Problem to solve:
A complete and exact copy of the data below is the task.

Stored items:

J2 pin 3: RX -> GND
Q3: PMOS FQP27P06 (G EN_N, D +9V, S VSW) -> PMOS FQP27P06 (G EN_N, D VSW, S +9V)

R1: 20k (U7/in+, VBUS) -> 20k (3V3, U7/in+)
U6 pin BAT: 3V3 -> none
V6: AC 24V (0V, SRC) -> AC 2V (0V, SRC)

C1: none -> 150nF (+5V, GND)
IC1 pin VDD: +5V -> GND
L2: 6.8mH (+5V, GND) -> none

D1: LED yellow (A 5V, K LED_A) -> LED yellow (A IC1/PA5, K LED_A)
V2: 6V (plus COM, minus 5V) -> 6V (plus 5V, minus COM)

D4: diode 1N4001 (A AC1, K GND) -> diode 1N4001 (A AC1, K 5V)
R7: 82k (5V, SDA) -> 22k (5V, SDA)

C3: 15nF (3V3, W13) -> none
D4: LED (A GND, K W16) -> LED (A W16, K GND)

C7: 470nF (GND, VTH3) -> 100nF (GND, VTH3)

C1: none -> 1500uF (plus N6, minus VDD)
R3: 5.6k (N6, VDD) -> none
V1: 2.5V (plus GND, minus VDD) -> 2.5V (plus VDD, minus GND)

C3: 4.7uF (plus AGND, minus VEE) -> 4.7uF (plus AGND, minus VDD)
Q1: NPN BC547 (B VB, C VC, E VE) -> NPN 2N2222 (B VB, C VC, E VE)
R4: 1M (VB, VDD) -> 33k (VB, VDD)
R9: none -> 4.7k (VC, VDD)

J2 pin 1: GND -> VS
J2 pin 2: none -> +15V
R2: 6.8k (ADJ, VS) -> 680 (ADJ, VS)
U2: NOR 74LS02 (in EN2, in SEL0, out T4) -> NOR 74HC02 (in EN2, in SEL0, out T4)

Reply:
J2 pin 3: RX -> GND
Q3: PMOS FQP27P06 (G EN_N, D +9V, S VSW) -> PMOS FQP27P06 (G EN_N, D VSW, S +9V)

R1: 20k (U7/in+, VBUS) -> 20k (3V3, U7/in+)
U6 pin BAT: 3V3 -> none
V6: AC 24V (0V, SRC) -> AC 2V (0V, SRC)

C1: none -> 150nF (+5V, GND)
IC1 pin VDD: +5V -> GND
L2: 6.8mH (+5V, GND) -> none

D1: LED yellow (A 5V, K LED_A) -> LED yellow (A IC1/PA5, K LED_A)
V2: 6V (plus COM, minus 5V) -> 6V (plus 5V, minus COM)

D4: diode 1N4001 (A AC1, K GND) -> diode 1N4001 (A AC1, K 5V)
R7: 82k (5V, SDA) -> 22k (5V, SDA)

C3: 15nF (3V3, W13) -> none
D4: LED (A GND, K W16) -> LED (A W16, K GND)

C7: 470nF (GND, VTH3) -> 100nF (GND, VTH3)

C1: none -> 1500uF (plus N6, minus VDD)
R3: 5.6k (N6, VDD) -> none
V1: 2.5V (plus GND, minus VDD) -> 2.5V (plus VDD, minus GND)

C3: 4.7uF (plus AGND, minus VEE) -> 4.7uF (plus AGND, minus VDD)
Q1: NPN BC547 (B VB, C VC, E VE) -> NPN 2N2222 (B VB, C VC, E VE)
R4: 1M (VB, VDD) -> 33k (VB, VDD)
R9: none -> 4.7k (VC, VDD)

J2 pin 1: GND -> VS
J2 pin 2: none -> +15V
R2: 6.8k (ADJ, VS) -> 680 (ADJ, VS)
U2: NOR 74LS02 (in EN2, in SEL0, out T4) -> NOR 74HC02 (in EN2, in SEL0, out T4)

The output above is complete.